== Data in this exercise ==

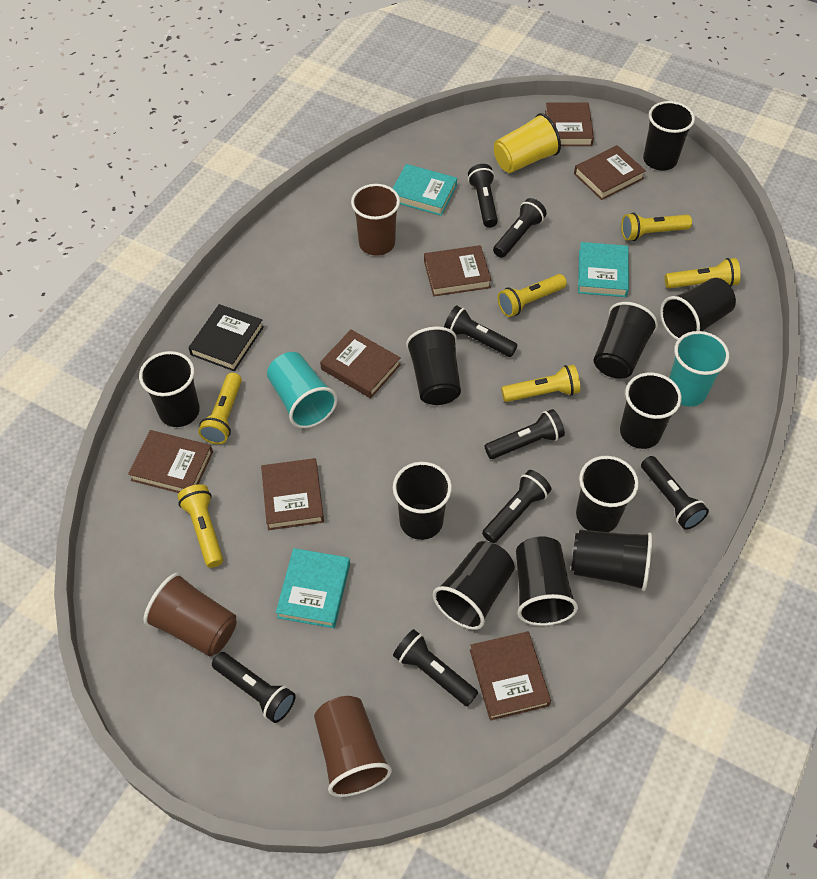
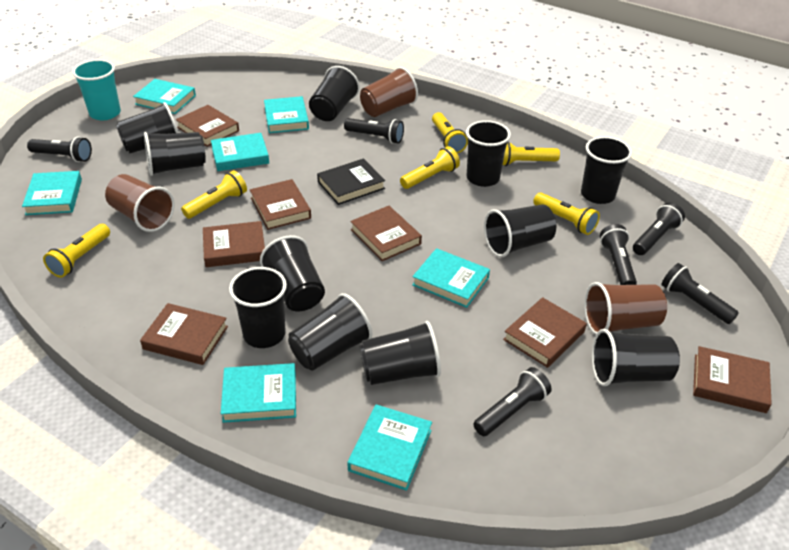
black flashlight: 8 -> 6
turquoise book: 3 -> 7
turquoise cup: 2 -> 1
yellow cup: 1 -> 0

===
== Data in this exercise ==

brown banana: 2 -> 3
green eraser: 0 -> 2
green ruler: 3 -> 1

===

» **Task to complete**
In the entries above, one line contains "black flashlight: 8 -> 6" and another contains "yellow cup: 1 -> 0". Reproduce exactly those two lines and the lines between them, nothing else.

» **Answer section**
black flashlight: 8 -> 6
turquoise book: 3 -> 7
turquoise cup: 2 -> 1
yellow cup: 1 -> 0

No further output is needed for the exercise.